YOUR INSTRUCTIONS: Give back each entry unchanged, minus pictures.

DATASET EXCERPTS:
-- Opening Marker --

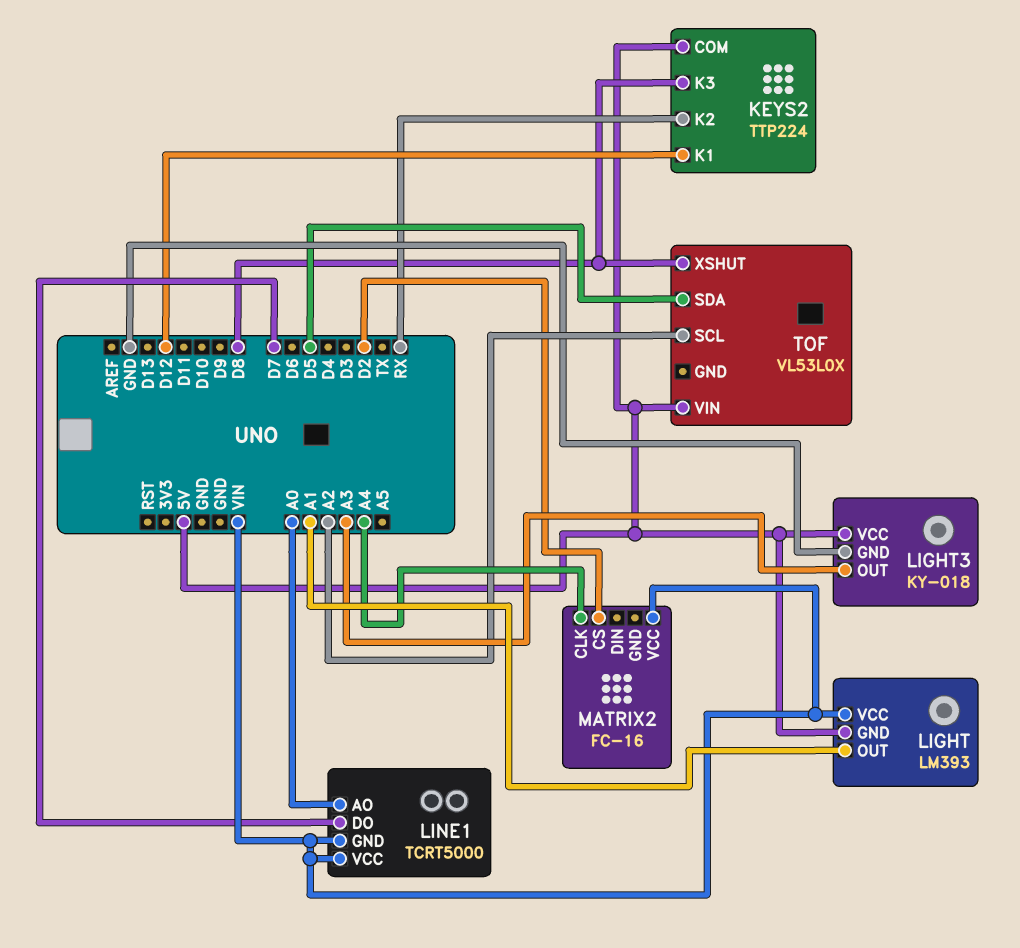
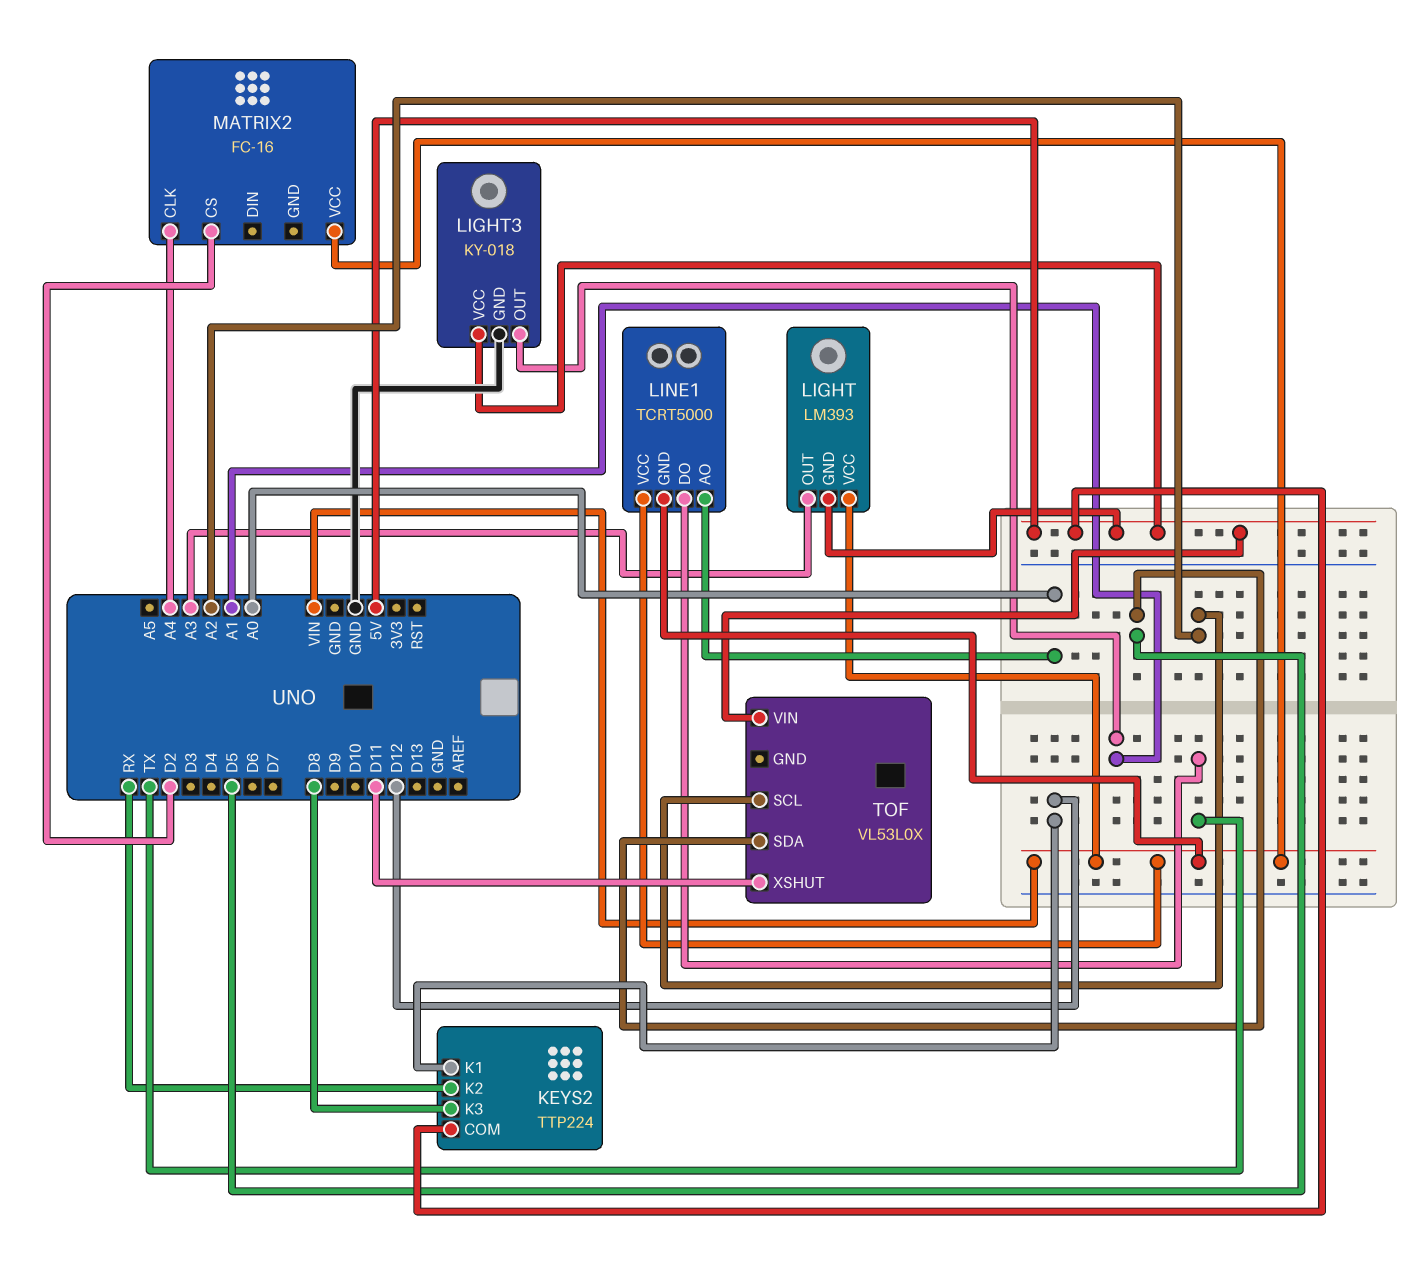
LIGHT pin OUT: A1 -> A3
LIGHT3 pin OUT: A3 -> A1
LINE1 pin DO: D7 -> TX
TOF pin XSHUT: D8 -> D11

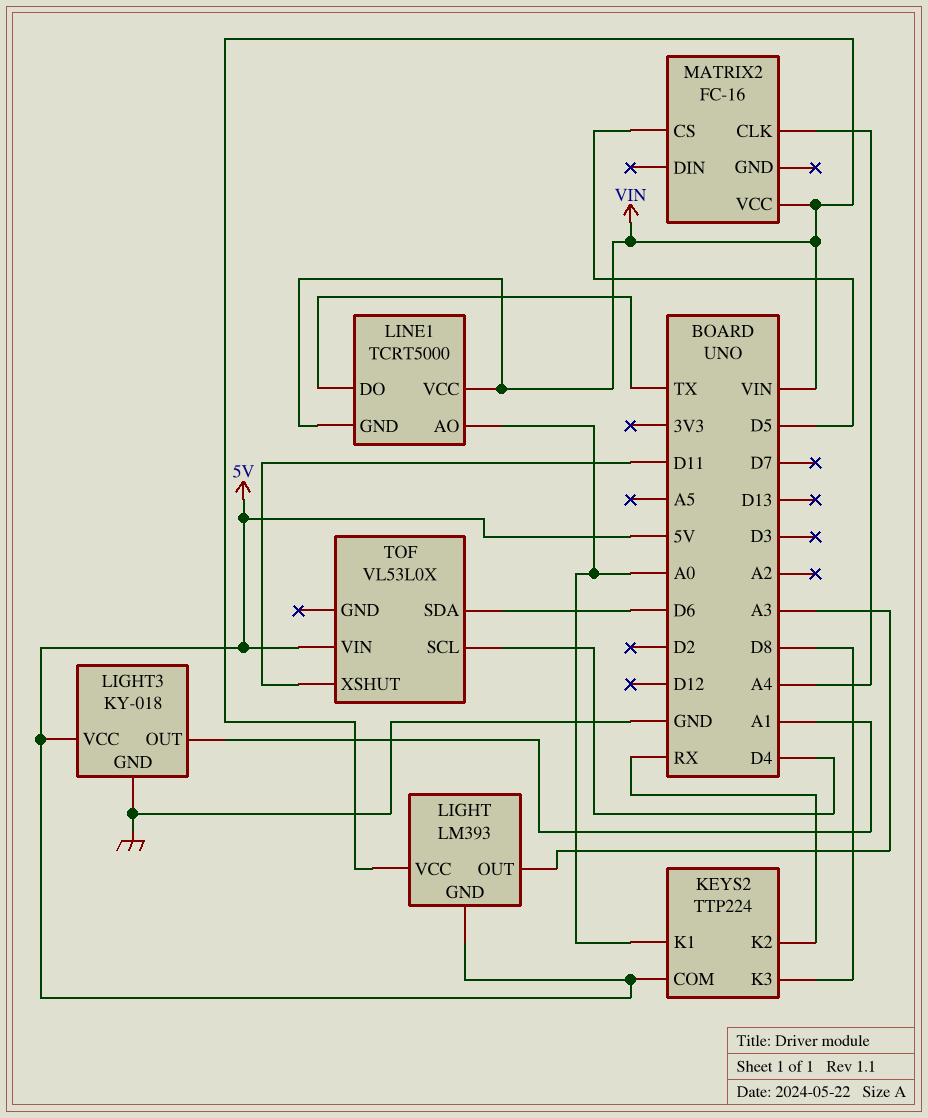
KEYS2 pin K1: D12 -> A0
MATRIX2 pin CS: D2 -> D5
TOF pin SCL: A2 -> D4
TOF pin SDA: D5 -> D6

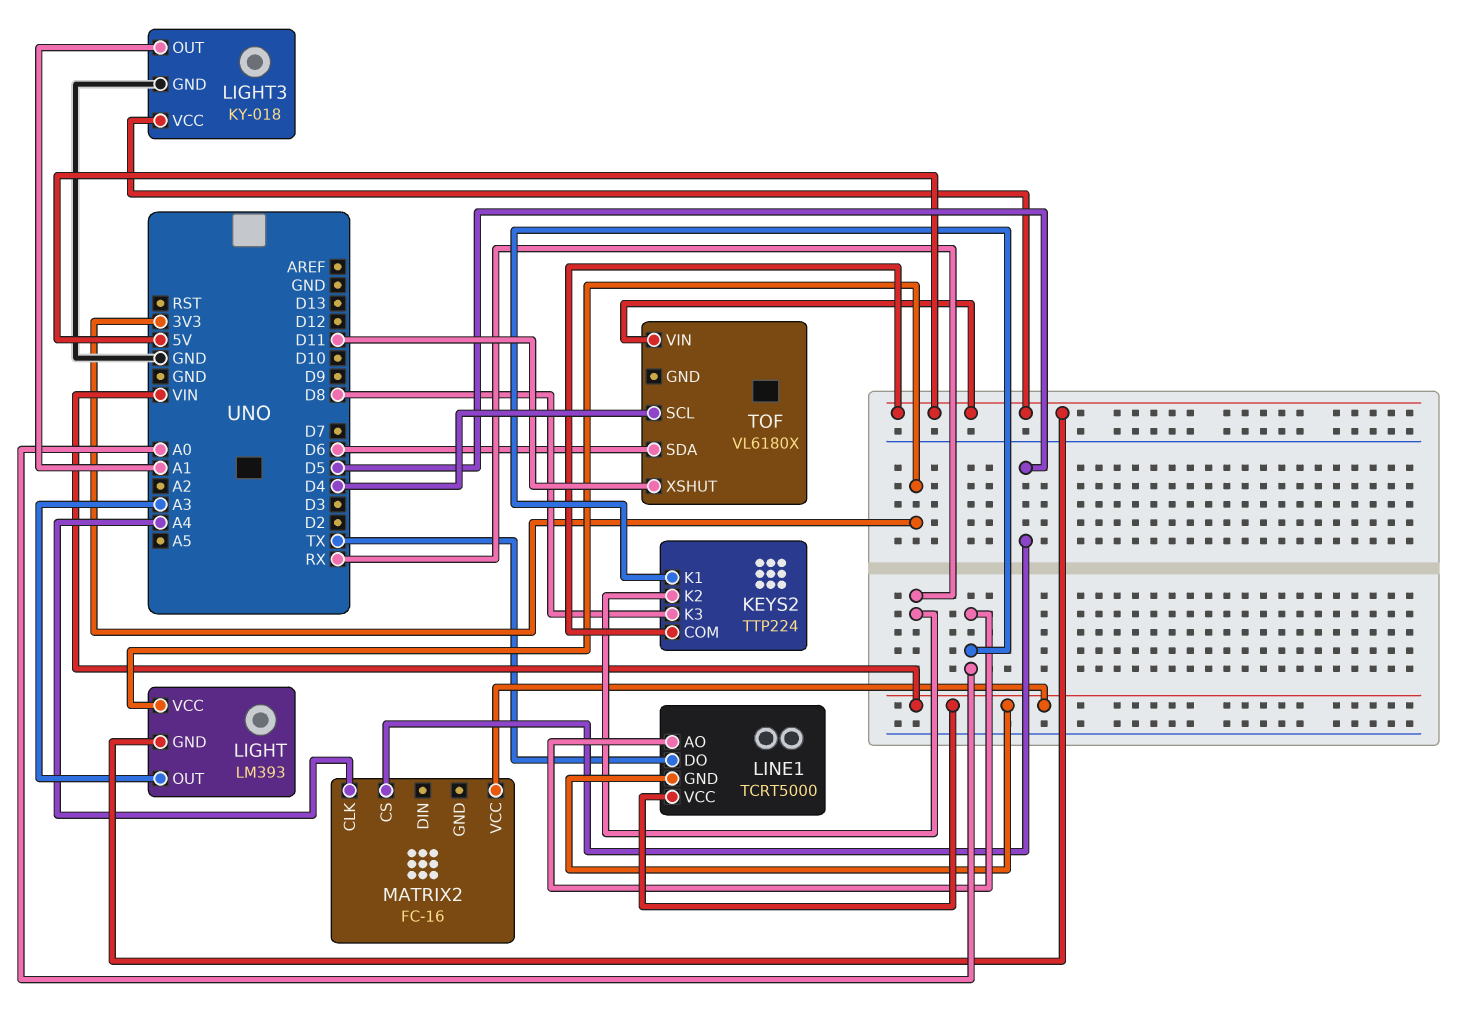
LIGHT pin VCC: VIN -> 3V3
TOF: VL53L0X -> VL6180X

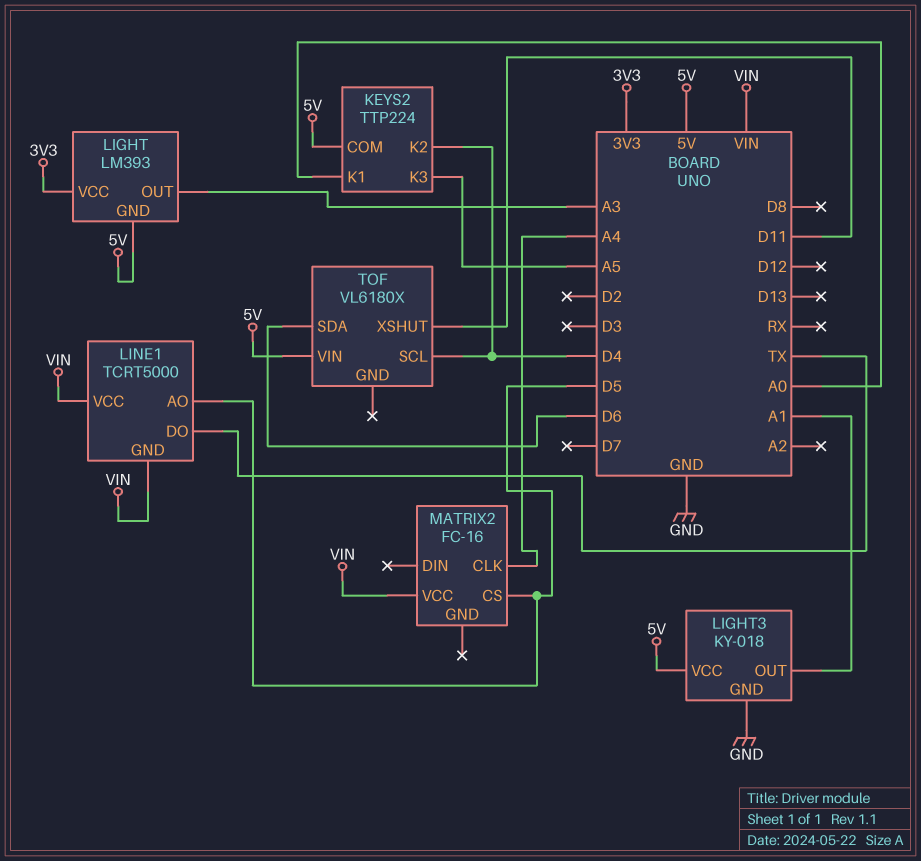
KEYS2 pin K2: RX -> D4
KEYS2 pin K3: D8 -> A5
LINE1 pin AO: A0 -> D5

-- Closing Marker --

COMPLETED EXERCISE:
LIGHT pin OUT: A1 -> A3
LIGHT3 pin OUT: A3 -> A1
LINE1 pin DO: D7 -> TX
TOF pin XSHUT: D8 -> D11

KEYS2 pin K1: D12 -> A0
MATRIX2 pin CS: D2 -> D5
TOF pin SCL: A2 -> D4
TOF pin SDA: D5 -> D6

LIGHT pin VCC: VIN -> 3V3
TOF: VL53L0X -> VL6180X

KEYS2 pin K2: RX -> D4
KEYS2 pin K3: D8 -> A5
LINE1 pin AO: A0 -> D5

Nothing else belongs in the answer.